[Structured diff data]
===

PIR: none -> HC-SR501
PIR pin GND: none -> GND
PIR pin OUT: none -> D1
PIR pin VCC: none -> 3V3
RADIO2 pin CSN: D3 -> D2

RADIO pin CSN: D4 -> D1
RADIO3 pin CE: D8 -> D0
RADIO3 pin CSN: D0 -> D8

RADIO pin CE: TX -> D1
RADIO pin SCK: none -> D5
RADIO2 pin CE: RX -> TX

===

Requirement -
Find "RADIO3 pin CSN: D0 -> D8" in the entries above, then repeat its line and all lines after it exactly, down to the last line.

Problem solution -
RADIO3 pin CSN: D0 -> D8

RADIO pin CE: TX -> D1
RADIO pin SCK: none -> D5
RADIO2 pin CE: RX -> TX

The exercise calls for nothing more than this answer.